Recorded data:
===

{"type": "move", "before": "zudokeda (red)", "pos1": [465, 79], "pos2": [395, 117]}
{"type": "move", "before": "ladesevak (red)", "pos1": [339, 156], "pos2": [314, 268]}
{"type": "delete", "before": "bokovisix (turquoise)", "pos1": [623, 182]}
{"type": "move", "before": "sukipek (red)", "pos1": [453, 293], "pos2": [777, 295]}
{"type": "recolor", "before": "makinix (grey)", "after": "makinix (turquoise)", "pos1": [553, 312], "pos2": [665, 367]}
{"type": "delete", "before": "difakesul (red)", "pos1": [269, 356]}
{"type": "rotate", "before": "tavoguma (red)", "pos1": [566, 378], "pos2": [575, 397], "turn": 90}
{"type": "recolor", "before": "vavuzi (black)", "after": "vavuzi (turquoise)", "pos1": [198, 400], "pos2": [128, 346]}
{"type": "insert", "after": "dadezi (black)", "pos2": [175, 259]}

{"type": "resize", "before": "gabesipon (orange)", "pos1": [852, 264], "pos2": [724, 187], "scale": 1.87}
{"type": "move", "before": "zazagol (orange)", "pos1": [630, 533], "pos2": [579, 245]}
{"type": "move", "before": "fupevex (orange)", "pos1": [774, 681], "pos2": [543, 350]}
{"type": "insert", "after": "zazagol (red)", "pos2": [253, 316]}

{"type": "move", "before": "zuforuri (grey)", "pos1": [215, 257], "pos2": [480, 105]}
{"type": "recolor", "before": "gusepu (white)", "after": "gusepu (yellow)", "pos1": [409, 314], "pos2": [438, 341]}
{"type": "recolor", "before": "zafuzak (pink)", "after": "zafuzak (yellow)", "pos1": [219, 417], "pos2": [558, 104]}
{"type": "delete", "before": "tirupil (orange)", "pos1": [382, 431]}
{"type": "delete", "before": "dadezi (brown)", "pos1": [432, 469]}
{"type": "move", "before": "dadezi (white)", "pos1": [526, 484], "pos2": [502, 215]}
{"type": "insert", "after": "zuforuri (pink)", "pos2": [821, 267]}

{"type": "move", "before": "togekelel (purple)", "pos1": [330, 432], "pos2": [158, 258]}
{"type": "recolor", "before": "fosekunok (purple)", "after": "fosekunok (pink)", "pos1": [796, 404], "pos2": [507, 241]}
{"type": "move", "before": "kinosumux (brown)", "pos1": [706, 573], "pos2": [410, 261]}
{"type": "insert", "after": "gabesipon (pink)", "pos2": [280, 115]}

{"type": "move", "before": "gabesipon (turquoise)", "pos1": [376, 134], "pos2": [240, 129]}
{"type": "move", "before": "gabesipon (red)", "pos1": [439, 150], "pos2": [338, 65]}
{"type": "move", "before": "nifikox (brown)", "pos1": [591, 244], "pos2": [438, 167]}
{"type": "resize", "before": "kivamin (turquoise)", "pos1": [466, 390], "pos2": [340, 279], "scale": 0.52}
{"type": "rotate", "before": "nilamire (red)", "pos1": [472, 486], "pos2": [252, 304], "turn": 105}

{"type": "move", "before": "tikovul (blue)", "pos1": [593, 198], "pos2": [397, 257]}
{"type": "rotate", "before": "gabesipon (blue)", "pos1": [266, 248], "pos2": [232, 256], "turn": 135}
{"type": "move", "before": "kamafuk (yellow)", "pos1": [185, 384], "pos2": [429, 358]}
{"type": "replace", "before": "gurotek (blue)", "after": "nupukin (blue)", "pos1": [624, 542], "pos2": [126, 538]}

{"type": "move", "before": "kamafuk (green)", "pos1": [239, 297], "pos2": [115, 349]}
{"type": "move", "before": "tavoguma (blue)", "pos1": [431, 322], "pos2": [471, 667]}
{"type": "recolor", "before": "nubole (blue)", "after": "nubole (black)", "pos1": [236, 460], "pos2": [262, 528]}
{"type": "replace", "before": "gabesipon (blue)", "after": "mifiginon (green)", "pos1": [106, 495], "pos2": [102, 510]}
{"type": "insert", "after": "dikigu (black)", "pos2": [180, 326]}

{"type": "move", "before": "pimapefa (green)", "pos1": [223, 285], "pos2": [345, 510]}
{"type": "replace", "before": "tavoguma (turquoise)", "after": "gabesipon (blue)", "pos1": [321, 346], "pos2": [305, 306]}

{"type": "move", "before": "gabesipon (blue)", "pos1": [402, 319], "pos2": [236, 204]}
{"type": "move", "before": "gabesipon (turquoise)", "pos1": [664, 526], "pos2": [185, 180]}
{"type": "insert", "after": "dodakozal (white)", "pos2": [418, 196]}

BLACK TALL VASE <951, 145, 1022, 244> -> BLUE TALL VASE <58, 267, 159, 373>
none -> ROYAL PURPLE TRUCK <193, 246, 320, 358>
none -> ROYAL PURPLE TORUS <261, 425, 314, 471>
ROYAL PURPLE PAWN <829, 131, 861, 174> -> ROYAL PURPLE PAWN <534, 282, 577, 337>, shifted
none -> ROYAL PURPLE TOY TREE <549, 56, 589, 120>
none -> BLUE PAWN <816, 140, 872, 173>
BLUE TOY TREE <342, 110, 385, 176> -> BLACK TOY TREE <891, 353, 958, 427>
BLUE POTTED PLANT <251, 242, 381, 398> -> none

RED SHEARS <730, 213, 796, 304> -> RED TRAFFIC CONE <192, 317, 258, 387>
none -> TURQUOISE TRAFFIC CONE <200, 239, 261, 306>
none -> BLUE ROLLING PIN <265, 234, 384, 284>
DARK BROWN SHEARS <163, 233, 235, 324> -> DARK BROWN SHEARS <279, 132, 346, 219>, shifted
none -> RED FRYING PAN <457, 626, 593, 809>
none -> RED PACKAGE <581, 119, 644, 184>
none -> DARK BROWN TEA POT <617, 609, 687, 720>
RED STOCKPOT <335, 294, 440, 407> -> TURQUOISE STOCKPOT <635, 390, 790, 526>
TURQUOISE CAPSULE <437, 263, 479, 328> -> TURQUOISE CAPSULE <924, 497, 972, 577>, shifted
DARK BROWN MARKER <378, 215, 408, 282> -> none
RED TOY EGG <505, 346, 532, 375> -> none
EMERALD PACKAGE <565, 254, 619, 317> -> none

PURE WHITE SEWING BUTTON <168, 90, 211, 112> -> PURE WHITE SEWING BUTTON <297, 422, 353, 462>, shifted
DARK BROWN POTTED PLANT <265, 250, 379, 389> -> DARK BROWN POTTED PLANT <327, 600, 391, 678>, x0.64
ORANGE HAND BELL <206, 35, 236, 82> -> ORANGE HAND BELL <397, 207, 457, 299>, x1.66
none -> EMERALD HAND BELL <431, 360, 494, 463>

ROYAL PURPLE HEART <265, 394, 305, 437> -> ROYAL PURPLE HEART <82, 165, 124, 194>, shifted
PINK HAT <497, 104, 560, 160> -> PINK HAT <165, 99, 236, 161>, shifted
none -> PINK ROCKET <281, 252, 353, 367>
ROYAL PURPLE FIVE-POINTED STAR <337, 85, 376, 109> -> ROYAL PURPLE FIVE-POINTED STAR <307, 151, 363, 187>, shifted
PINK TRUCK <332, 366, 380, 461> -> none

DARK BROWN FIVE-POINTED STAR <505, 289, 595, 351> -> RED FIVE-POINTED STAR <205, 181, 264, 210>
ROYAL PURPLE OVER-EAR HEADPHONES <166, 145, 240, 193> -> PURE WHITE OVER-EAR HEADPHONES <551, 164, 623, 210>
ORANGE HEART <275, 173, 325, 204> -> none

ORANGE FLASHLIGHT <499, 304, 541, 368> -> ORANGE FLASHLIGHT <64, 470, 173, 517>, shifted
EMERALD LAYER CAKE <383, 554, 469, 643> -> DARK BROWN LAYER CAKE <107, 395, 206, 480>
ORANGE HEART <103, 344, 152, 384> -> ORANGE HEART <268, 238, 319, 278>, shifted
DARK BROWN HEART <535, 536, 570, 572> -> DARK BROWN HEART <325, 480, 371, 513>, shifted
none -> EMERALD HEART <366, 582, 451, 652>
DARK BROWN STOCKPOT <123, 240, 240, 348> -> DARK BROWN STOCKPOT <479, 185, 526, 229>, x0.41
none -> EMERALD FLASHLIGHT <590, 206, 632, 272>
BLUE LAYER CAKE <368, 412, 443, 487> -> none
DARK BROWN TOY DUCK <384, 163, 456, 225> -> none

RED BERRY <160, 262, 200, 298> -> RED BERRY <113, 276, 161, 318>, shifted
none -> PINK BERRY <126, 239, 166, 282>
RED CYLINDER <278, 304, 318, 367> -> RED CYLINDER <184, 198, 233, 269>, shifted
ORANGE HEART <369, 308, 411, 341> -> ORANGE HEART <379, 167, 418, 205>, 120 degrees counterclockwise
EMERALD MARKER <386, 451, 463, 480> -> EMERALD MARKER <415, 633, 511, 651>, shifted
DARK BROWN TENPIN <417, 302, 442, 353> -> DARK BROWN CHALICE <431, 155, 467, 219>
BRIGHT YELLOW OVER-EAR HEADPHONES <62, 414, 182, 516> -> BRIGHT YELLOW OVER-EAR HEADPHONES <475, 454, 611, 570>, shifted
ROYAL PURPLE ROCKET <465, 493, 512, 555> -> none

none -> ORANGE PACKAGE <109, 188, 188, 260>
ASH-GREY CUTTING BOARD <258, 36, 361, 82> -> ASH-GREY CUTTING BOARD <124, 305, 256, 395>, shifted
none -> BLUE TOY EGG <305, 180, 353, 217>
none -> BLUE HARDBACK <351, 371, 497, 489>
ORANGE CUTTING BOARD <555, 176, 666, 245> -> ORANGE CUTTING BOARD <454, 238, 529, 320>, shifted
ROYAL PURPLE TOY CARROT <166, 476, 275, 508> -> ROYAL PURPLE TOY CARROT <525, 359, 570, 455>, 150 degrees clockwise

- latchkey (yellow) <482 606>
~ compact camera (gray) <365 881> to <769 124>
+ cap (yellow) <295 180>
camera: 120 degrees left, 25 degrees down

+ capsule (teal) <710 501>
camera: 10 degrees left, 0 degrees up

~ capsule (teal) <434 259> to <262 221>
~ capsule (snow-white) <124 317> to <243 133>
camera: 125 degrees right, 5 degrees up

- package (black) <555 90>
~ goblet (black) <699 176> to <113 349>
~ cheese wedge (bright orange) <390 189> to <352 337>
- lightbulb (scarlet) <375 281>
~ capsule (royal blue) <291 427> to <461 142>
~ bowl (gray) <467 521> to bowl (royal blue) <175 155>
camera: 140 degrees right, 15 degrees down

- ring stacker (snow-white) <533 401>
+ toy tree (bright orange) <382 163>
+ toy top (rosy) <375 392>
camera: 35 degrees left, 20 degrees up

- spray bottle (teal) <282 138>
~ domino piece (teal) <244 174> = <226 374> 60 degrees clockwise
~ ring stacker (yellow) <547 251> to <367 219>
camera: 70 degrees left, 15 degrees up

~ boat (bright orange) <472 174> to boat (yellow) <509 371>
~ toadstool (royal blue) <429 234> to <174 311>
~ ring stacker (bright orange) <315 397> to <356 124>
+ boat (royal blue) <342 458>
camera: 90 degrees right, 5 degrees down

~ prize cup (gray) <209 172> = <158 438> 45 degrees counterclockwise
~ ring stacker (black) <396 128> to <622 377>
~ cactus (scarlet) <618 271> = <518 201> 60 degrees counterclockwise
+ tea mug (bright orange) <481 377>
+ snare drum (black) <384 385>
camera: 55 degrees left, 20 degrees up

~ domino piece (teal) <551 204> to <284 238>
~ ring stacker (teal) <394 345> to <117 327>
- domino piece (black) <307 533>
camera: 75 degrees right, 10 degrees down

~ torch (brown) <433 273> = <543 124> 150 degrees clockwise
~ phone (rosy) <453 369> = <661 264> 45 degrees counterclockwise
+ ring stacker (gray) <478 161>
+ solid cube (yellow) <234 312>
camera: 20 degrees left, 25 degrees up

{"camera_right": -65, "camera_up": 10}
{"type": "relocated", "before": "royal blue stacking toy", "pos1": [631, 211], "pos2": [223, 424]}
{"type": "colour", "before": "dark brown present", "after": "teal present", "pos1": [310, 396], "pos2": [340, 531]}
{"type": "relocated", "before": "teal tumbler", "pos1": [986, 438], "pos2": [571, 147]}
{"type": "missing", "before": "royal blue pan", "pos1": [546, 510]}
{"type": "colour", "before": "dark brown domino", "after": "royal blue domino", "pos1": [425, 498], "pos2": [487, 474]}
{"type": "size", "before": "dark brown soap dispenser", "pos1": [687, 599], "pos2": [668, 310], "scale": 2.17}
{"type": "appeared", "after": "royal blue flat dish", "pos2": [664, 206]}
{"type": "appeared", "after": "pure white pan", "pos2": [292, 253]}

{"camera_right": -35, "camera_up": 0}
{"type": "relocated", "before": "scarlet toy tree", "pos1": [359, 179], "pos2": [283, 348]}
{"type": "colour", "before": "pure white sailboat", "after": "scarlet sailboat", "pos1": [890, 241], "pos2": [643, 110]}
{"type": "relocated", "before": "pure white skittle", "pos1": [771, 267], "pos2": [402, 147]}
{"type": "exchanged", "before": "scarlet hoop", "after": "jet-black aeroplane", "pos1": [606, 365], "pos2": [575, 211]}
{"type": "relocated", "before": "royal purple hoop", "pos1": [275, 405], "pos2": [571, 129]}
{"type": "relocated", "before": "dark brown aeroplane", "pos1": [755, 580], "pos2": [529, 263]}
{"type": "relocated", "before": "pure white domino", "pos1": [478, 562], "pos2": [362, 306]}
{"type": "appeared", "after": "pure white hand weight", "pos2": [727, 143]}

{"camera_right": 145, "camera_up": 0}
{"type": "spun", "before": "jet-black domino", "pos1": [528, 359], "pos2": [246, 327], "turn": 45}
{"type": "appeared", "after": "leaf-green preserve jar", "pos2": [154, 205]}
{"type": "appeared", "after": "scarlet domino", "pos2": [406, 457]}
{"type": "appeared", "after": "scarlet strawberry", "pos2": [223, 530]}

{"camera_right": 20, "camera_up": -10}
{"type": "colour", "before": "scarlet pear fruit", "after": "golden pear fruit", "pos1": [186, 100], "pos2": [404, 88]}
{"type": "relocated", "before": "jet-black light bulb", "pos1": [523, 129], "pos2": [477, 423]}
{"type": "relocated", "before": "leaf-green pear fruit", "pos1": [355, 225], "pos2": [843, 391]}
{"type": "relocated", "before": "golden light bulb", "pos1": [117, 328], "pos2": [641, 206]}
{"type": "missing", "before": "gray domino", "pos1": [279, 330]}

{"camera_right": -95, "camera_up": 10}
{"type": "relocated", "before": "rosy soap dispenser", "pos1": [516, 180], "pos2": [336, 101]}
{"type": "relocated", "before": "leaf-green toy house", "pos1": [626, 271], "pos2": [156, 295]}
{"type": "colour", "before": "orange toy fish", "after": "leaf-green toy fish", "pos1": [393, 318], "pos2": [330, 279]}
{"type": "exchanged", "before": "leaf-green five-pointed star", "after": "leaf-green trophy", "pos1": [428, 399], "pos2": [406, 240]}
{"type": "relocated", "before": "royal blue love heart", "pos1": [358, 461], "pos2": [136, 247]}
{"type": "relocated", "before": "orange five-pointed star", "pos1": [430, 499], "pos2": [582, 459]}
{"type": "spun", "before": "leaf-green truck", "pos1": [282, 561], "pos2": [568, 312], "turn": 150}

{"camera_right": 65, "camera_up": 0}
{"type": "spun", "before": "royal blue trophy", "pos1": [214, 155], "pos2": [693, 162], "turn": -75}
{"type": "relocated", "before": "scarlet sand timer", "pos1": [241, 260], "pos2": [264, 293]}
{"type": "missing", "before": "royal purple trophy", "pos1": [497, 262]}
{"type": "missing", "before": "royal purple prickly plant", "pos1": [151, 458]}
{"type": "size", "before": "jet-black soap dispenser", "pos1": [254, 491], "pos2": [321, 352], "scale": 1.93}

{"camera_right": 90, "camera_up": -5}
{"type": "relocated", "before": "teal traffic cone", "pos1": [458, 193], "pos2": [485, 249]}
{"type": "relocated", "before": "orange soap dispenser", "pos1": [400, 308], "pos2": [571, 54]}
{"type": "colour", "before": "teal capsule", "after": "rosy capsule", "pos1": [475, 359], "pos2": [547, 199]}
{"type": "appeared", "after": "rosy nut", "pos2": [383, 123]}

===

> WHAT YOU HAVE TO DO
Write out exactly the lines above from the line with "ROYAL PURPLE PAWN <829, 131, 861, 174>" through the line with "BLUE TOY TREE", both of them included, and leave out all other lines.

> YOUR RESPONSE
ROYAL PURPLE PAWN <829, 131, 861, 174> -> ROYAL PURPLE PAWN <534, 282, 577, 337>, shifted
none -> ROYAL PURPLE TOY TREE <549, 56, 589, 120>
none -> BLUE PAWN <816, 140, 872, 173>
BLUE TOY TREE <342, 110, 385, 176> -> BLACK TOY TREE <891, 353, 958, 427>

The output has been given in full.